Task description:
For the entries below, the result should be an exact transcription of the lines from the one with "U5 pin C: N6 -> N17" up to and including the one with "D1: diode (A", and only those.

Records from a data source:
=== Begin Enclosure ===

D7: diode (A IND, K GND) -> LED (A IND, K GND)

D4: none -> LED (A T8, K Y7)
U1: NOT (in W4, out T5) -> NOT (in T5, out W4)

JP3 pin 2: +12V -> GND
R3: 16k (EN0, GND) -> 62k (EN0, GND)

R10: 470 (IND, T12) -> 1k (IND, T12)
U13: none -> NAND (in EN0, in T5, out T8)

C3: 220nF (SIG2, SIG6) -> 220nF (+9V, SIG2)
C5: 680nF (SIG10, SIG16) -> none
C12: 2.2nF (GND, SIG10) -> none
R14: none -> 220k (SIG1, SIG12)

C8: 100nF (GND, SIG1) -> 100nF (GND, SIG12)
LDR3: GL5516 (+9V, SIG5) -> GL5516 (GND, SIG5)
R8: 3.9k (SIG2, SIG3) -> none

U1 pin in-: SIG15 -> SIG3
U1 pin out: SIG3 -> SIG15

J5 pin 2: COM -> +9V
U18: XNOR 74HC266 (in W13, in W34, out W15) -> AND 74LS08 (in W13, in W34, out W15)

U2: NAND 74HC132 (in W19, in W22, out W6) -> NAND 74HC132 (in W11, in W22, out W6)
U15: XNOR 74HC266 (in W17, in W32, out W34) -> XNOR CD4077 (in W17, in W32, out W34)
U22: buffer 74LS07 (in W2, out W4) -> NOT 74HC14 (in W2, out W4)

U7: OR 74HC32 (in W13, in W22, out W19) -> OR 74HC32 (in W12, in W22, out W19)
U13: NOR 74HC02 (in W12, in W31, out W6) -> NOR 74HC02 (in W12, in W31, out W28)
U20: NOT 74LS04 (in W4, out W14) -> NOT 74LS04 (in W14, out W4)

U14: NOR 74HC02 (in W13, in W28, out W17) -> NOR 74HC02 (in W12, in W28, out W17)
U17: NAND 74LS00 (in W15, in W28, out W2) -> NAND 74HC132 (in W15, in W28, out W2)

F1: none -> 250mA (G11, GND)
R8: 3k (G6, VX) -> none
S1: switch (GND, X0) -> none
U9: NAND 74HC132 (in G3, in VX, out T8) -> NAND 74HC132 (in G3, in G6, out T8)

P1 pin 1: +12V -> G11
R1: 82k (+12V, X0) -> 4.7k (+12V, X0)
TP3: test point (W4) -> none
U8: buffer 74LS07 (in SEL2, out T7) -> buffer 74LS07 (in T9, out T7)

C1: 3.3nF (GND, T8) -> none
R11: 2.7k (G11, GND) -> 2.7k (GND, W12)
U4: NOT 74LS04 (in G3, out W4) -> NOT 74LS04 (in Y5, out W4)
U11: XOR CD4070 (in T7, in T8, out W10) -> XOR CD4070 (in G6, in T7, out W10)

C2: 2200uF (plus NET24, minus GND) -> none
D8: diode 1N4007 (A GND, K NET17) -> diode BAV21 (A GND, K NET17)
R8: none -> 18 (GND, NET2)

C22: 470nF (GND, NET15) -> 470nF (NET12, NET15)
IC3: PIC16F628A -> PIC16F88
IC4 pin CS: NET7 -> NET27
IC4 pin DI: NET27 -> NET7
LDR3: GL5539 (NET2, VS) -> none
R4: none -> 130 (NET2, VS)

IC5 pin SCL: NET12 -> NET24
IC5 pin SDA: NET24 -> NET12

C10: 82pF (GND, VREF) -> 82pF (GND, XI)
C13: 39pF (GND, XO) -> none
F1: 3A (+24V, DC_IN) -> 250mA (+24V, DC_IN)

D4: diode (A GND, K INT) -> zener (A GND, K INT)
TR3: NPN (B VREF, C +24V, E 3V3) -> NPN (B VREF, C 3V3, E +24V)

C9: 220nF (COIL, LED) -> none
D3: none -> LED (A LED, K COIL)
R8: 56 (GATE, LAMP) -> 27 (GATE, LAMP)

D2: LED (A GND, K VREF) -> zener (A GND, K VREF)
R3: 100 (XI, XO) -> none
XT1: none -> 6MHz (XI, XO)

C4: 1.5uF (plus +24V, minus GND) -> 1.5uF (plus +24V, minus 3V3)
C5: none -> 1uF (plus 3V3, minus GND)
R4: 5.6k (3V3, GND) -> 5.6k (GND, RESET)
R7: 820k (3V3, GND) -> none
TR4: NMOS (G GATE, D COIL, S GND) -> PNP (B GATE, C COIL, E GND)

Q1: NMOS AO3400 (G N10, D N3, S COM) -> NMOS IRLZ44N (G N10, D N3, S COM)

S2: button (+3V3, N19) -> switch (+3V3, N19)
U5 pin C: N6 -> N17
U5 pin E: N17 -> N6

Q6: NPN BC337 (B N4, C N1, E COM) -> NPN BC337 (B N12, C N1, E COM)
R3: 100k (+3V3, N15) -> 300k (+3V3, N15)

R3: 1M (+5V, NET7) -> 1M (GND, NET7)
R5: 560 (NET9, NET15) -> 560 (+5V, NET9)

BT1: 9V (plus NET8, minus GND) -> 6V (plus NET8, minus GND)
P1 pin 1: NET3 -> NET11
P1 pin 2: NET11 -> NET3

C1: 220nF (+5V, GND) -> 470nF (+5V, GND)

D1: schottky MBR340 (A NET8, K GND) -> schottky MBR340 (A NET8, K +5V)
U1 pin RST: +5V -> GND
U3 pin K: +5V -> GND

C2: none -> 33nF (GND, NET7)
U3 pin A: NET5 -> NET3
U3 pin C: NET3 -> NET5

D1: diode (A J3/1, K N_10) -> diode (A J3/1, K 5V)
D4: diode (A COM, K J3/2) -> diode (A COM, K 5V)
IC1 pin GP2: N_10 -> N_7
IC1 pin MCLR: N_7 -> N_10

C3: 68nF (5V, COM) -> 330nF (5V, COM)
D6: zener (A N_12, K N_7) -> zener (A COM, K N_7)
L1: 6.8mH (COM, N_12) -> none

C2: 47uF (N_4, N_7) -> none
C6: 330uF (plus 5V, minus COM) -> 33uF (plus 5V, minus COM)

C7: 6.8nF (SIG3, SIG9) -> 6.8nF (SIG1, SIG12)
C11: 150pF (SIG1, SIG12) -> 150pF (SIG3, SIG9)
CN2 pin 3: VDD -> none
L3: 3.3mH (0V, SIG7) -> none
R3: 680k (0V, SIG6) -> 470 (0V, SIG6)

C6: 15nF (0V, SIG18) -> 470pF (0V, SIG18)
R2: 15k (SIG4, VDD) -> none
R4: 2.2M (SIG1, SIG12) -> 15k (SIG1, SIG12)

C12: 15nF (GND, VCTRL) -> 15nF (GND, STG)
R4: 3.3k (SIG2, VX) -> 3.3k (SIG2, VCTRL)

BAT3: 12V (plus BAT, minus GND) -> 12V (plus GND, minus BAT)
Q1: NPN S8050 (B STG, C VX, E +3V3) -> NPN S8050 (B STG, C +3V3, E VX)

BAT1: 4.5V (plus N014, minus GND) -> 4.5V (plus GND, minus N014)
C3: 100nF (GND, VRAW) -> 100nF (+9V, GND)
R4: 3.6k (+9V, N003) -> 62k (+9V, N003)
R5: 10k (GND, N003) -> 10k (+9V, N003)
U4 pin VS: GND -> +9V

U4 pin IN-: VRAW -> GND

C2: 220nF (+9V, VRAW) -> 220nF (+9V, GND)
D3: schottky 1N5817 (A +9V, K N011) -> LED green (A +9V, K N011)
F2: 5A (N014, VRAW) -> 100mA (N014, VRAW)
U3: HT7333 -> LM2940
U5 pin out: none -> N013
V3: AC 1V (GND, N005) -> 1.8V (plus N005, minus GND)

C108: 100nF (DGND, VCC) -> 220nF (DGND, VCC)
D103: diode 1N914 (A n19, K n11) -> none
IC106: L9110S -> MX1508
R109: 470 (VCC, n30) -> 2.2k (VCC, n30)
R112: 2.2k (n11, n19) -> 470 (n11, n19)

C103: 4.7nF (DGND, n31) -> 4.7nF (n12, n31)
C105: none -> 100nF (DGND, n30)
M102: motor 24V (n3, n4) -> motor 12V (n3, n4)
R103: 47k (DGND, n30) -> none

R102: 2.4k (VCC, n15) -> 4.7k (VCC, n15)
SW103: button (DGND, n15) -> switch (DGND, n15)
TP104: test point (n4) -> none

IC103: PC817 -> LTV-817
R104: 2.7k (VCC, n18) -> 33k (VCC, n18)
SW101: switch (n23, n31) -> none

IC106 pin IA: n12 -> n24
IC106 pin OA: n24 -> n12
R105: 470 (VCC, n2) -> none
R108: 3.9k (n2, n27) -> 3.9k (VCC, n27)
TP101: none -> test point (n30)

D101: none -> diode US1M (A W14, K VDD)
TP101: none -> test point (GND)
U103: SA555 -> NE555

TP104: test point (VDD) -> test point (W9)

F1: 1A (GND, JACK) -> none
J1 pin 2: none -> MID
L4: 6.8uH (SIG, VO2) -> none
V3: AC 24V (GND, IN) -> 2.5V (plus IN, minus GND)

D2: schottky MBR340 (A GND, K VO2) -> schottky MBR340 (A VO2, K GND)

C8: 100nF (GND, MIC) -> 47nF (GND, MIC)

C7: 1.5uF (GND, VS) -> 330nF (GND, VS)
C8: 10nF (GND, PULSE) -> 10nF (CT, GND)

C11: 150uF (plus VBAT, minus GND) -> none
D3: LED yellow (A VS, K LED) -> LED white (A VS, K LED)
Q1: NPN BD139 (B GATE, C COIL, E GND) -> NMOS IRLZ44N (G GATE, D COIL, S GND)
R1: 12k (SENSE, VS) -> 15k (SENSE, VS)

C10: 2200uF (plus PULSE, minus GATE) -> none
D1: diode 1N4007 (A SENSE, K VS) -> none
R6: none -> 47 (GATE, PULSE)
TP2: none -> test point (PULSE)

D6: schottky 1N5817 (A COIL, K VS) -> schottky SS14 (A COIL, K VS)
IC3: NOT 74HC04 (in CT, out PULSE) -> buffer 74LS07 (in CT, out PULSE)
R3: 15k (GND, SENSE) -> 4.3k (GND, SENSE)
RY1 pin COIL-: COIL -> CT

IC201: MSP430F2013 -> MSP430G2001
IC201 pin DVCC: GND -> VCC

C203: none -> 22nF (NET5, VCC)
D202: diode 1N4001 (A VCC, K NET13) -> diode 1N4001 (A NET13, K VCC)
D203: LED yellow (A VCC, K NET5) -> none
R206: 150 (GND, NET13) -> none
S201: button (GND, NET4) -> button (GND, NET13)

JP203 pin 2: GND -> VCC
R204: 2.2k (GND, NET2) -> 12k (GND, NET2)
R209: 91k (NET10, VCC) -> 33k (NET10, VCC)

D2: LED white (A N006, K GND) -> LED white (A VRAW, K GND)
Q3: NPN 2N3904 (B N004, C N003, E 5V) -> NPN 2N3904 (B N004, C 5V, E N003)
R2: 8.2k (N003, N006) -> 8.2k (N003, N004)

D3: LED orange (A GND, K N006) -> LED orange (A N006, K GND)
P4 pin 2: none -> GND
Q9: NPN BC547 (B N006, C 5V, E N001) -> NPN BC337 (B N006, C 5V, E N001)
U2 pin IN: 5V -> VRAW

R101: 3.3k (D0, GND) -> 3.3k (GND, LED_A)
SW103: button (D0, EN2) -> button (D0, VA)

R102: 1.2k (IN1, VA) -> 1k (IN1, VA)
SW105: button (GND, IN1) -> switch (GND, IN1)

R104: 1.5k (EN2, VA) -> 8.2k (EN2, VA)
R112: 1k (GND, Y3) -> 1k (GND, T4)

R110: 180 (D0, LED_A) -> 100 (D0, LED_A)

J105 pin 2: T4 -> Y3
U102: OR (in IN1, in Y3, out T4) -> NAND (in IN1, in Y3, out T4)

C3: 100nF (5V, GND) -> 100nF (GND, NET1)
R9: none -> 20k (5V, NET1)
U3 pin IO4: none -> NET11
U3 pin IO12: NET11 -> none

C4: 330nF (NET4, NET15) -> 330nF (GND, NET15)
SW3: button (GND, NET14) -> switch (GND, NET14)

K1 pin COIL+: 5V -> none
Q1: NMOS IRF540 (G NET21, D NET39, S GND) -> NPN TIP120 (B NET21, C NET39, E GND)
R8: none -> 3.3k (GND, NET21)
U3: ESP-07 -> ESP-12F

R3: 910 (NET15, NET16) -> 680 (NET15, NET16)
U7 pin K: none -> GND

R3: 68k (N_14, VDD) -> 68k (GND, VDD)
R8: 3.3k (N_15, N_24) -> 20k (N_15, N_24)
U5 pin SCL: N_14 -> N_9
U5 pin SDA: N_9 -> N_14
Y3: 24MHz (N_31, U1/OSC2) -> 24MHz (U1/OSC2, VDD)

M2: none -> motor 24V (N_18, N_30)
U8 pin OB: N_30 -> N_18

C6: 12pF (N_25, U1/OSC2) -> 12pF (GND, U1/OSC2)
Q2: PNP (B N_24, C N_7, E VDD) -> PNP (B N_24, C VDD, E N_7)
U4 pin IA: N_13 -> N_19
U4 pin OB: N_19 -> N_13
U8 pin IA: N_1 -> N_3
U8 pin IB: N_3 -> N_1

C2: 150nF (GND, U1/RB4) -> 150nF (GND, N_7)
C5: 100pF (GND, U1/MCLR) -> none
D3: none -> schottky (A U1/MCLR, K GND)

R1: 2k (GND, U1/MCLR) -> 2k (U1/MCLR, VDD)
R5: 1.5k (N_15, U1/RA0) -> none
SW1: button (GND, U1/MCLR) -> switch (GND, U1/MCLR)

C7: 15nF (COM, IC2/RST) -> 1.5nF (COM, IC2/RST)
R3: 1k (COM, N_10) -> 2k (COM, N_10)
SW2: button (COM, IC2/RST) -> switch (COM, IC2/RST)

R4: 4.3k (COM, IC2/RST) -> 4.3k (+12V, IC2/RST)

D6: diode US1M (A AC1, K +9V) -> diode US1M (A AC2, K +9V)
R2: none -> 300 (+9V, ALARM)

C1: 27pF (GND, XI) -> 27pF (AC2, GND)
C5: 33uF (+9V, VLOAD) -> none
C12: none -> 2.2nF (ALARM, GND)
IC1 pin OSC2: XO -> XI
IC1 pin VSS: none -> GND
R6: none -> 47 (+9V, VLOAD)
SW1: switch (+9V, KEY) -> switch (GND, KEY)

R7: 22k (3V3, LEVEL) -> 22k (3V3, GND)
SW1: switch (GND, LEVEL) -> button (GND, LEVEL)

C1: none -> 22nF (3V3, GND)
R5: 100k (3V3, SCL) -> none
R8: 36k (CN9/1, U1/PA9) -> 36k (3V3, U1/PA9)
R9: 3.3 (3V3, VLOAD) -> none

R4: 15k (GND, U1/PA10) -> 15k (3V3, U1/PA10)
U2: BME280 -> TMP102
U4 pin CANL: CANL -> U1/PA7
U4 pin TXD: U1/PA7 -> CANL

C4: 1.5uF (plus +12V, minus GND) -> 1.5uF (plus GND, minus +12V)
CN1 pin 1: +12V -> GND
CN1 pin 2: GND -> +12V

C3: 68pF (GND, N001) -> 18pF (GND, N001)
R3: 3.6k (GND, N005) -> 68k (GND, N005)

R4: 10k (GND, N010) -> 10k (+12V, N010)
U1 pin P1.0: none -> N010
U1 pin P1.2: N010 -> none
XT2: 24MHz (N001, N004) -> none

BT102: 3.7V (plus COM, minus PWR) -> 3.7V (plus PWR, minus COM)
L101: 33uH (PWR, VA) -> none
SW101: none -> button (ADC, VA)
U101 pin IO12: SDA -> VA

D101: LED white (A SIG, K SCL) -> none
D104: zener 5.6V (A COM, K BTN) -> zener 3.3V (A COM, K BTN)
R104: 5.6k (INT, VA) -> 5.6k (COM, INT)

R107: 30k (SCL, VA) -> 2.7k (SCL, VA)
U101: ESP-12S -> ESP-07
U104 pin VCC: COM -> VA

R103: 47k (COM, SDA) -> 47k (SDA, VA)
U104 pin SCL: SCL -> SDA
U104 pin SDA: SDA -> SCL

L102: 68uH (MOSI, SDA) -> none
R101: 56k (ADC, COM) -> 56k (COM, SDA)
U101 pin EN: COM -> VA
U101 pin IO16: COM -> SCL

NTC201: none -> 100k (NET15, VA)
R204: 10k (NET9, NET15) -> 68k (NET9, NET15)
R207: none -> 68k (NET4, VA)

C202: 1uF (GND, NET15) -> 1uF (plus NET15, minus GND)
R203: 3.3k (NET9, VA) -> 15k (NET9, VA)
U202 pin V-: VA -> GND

=== End Enclosure ===

Answer:
U5 pin C: N6 -> N17
U5 pin E: N17 -> N6

Q6: NPN BC337 (B N4, C N1, E COM) -> NPN BC337 (B N12, C N1, E COM)
R3: 100k (+3V3, N15) -> 300k (+3V3, N15)

R3: 1M (+5V, NET7) -> 1M (GND, NET7)
R5: 560 (NET9, NET15) -> 560 (+5V, NET9)

BT1: 9V (plus NET8, minus GND) -> 6V (plus NET8, minus GND)
P1 pin 1: NET3 -> NET11
P1 pin 2: NET11 -> NET3

C1: 220nF (+5V, GND) -> 470nF (+5V, GND)

D1: schottky MBR340 (A NET8, K GND) -> schottky MBR340 (A NET8, K +5V)
U1 pin RST: +5V -> GND
U3 pin K: +5V -> GND

C2: none -> 33nF (GND, NET7)
U3 pin A: NET5 -> NET3
U3 pin C: NET3 -> NET5

D1: diode (A J3/1, K N_10) -> diode (A J3/1, K 5V)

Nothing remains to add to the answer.